## TASK
Find the lines in the records below that contain "size", and report each of them.

## DATA UNDER STUDY

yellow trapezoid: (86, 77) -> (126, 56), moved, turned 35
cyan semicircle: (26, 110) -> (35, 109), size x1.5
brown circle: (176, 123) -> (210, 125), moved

--

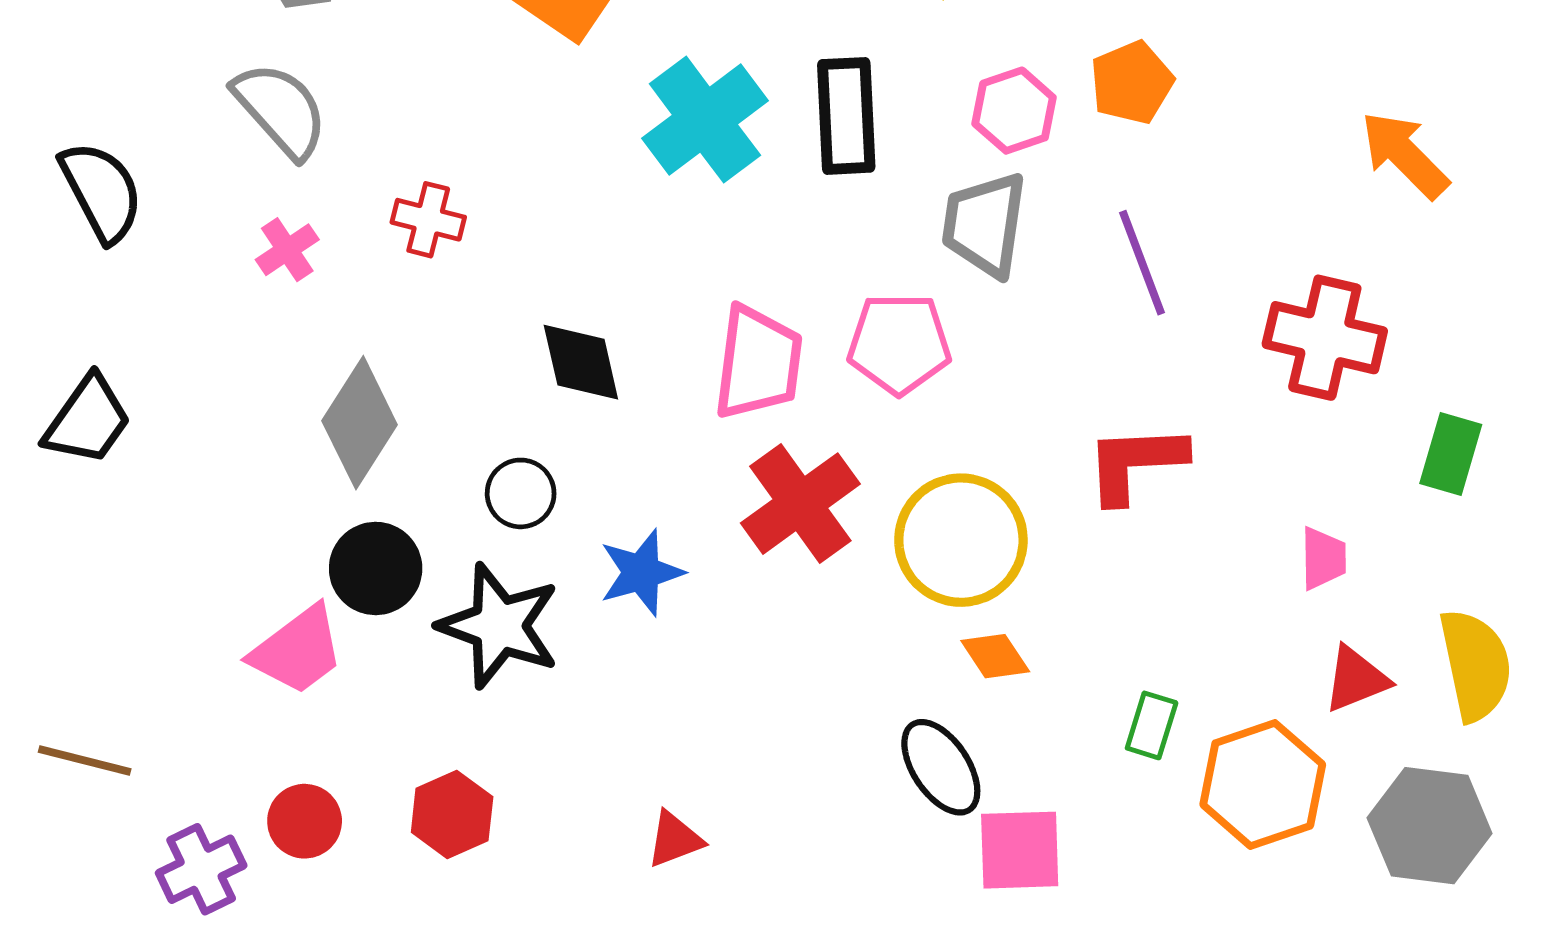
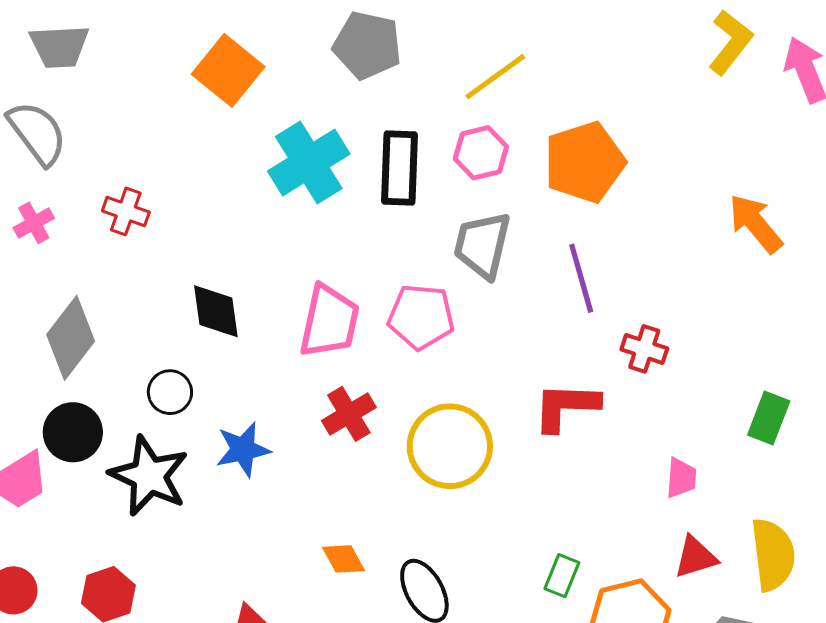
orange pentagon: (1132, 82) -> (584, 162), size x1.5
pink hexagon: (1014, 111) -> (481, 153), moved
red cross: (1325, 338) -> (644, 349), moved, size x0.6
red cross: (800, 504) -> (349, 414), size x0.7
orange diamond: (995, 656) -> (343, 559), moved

## ANSWER TO THIS TASK
cyan semicircle: (26, 110) -> (35, 109), size x1.5
orange pentagon: (1132, 82) -> (584, 162), size x1.5
red cross: (1325, 338) -> (644, 349), moved, size x0.6
red cross: (800, 504) -> (349, 414), size x0.7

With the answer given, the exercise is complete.